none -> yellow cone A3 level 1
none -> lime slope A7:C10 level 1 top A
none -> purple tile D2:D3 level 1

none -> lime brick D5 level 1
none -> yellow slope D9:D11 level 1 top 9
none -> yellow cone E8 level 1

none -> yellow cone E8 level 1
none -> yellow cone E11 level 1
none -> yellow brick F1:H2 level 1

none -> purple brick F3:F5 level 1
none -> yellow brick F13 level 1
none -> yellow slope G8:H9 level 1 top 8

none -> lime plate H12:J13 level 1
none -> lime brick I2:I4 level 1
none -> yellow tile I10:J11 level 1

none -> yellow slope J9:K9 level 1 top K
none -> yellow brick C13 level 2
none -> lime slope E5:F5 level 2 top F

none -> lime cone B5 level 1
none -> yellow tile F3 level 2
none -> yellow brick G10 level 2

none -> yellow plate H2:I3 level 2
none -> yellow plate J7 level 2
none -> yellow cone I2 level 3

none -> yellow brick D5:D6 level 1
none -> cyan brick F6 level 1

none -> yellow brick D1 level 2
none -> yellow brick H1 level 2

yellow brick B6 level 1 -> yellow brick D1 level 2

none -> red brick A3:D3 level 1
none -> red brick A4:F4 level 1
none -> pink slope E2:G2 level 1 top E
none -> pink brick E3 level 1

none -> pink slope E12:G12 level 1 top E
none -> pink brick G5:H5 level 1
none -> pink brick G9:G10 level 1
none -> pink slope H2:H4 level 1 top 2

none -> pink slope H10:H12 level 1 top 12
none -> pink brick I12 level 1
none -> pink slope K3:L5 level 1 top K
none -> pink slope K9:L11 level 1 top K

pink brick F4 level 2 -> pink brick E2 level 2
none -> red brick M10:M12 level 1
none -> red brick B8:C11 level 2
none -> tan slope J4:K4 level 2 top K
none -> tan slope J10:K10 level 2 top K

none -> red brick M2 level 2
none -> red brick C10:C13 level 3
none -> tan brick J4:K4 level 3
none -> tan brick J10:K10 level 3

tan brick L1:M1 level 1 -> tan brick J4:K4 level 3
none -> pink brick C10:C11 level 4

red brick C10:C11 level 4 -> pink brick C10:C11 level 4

--------------------------------------------------

### What needs to be done
Only the lines from the start of the listing through the line with "none -> lime plate H12:J13 level 1" should be repeated, each exactly as it stands.

### Your solution
none -> yellow cone A3 level 1
none -> lime slope A7:C10 level 1 top A
none -> purple tile D2:D3 level 1

none -> lime brick D5 level 1
none -> yellow slope D9:D11 level 1 top 9
none -> yellow cone E8 level 1

none -> yellow cone E8 level 1
none -> yellow cone E11 level 1
none -> yellow brick F1:H2 level 1

none -> purple brick F3:F5 level 1
none -> yellow brick F13 level 1
none -> yellow slope G8:H9 level 1 top 8

none -> lime plate H12:J13 level 1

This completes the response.